* _Problem description_
Every line from the top of the records through the line containing "[(281,330),(285,312),(279,311),(274,329),(281,330)]" should be retyped exactly; the pictures should not.

** Opening Material for this exercise block **

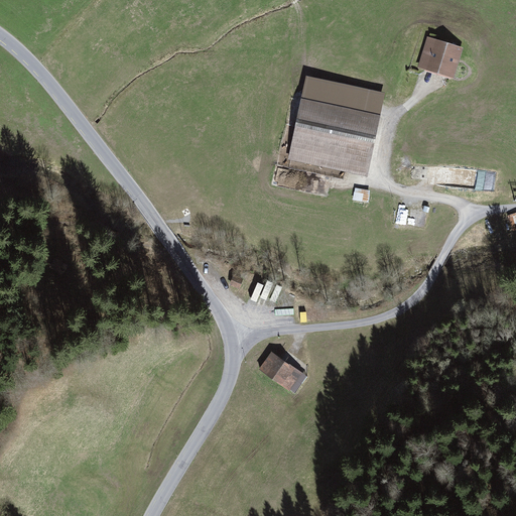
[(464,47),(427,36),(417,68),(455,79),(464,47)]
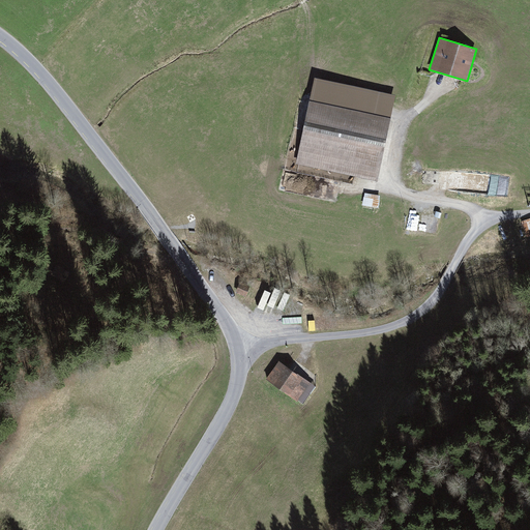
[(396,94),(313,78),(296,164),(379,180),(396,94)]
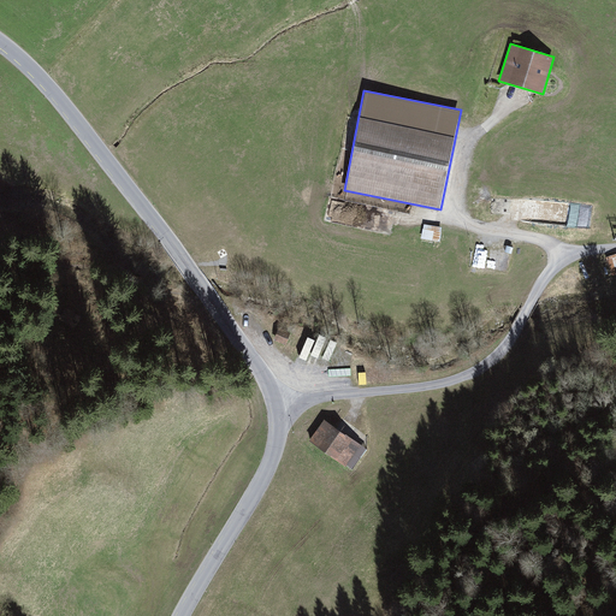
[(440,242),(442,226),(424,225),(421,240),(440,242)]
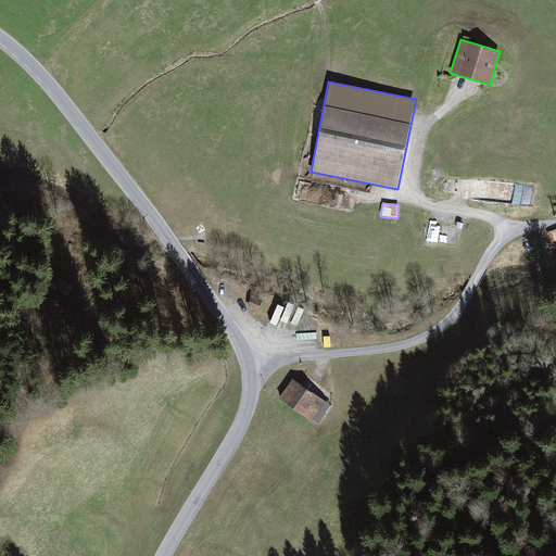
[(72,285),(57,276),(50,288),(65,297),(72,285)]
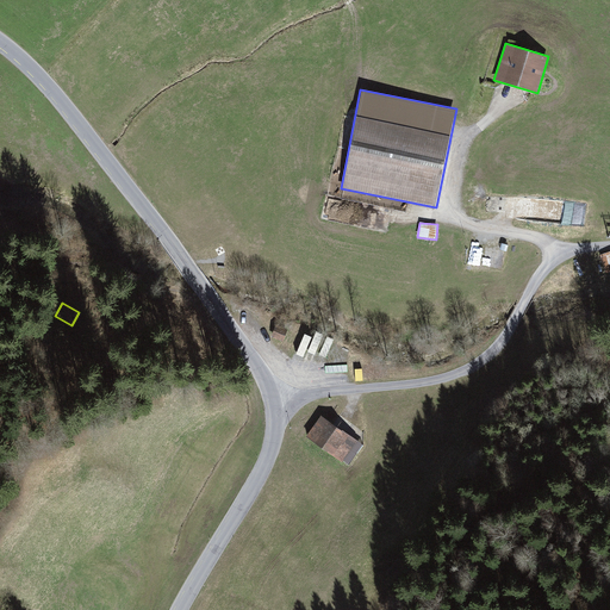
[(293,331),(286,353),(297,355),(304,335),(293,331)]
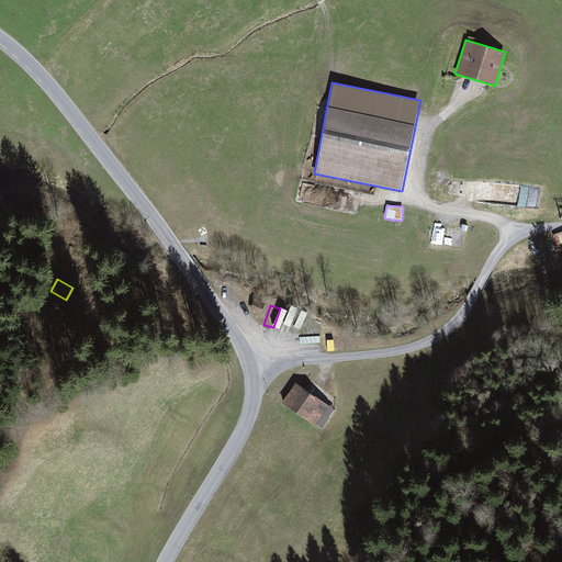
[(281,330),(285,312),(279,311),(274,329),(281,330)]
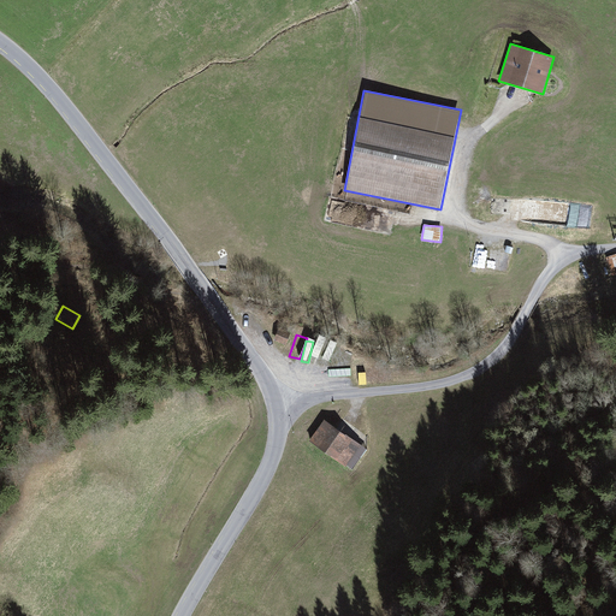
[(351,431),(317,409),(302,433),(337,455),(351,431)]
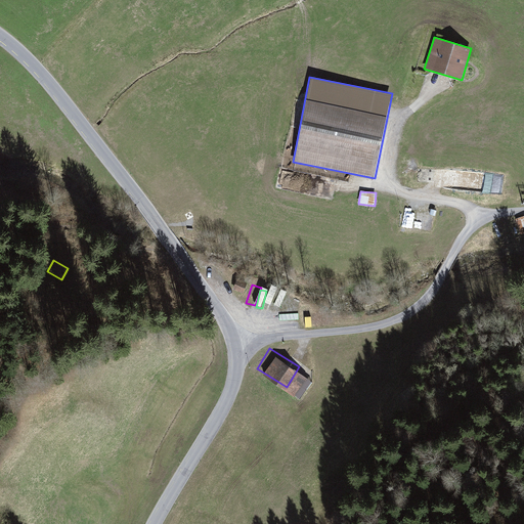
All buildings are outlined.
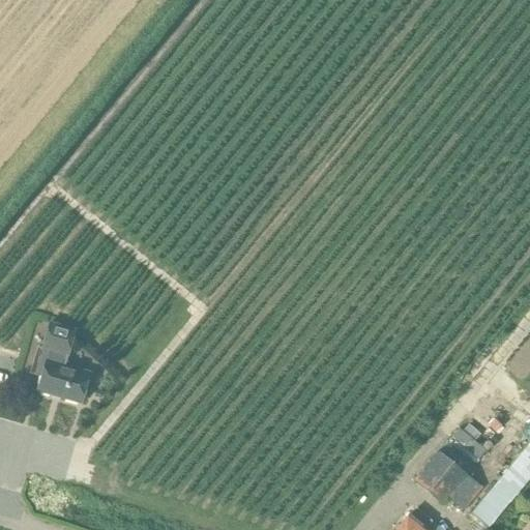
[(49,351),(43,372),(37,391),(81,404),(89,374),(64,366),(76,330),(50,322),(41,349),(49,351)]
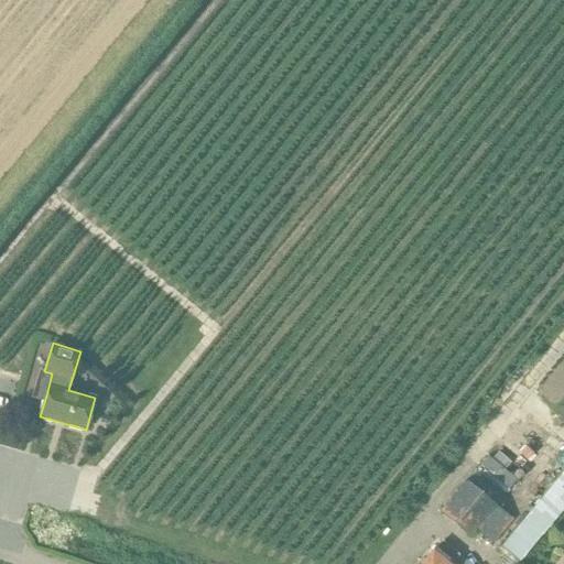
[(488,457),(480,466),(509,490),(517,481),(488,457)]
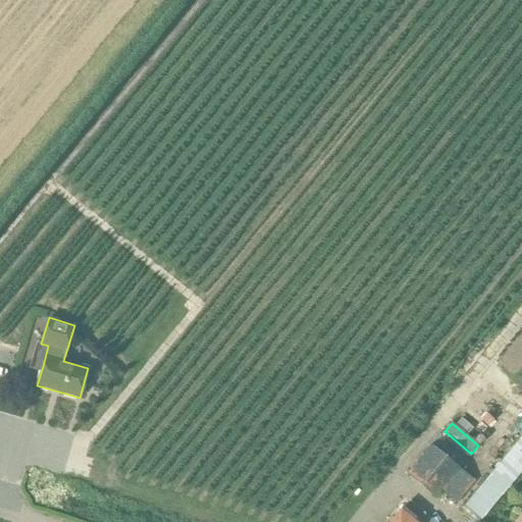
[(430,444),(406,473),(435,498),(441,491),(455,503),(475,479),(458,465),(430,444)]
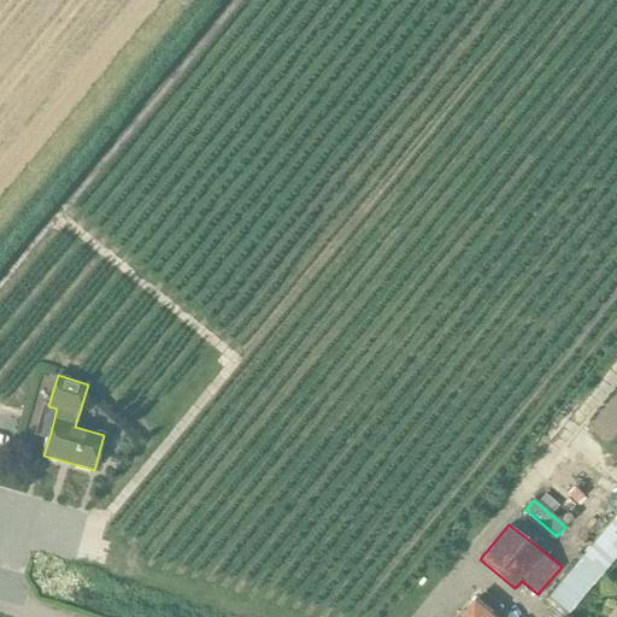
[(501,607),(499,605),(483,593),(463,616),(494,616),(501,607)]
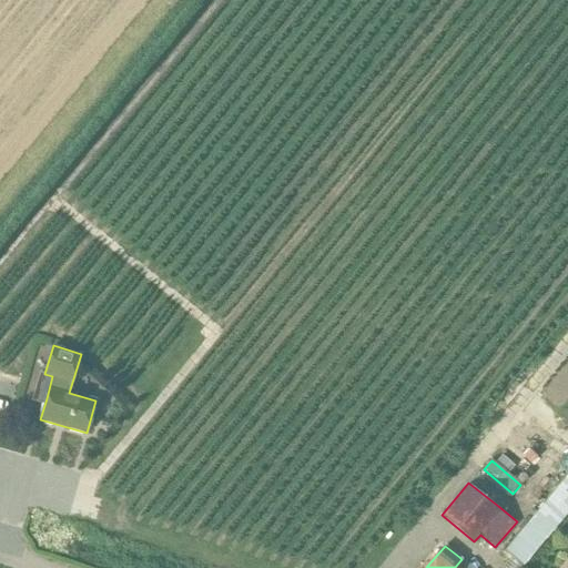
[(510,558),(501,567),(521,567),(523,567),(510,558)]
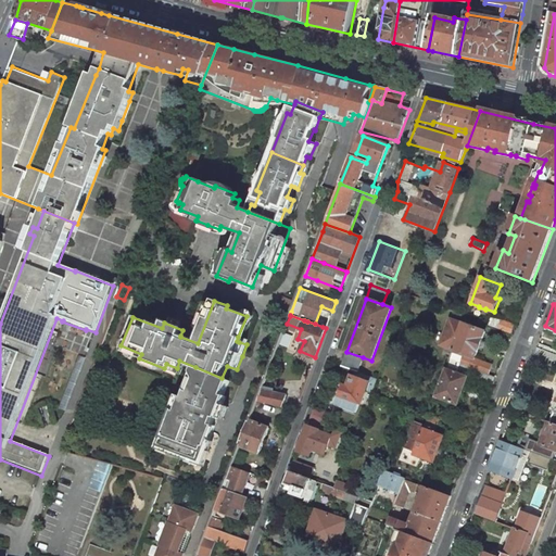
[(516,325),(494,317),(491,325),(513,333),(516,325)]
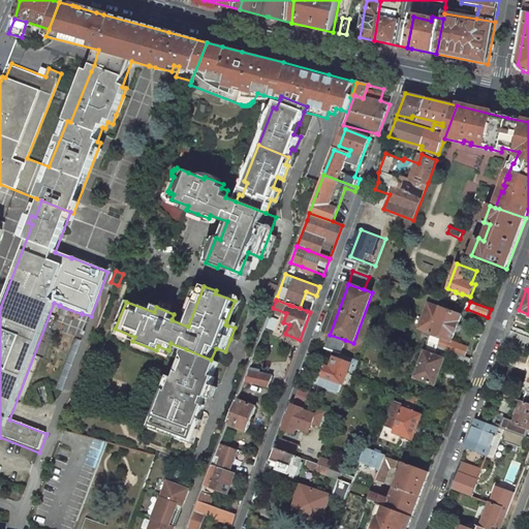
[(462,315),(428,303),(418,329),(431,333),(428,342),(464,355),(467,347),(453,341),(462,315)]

** Closing Material for this exercise block **

* _Answer area_
[(464,47),(427,36),(417,68),(455,79),(464,47)]
[(396,94),(313,78),(296,164),(379,180),(396,94)]
[(440,242),(442,226),(424,225),(421,240),(440,242)]
[(72,285),(57,276),(50,288),(65,297),(72,285)]
[(293,331),(286,353),(297,355),(304,335),(293,331)]
[(281,330),(285,312),(279,311),(274,329),(281,330)]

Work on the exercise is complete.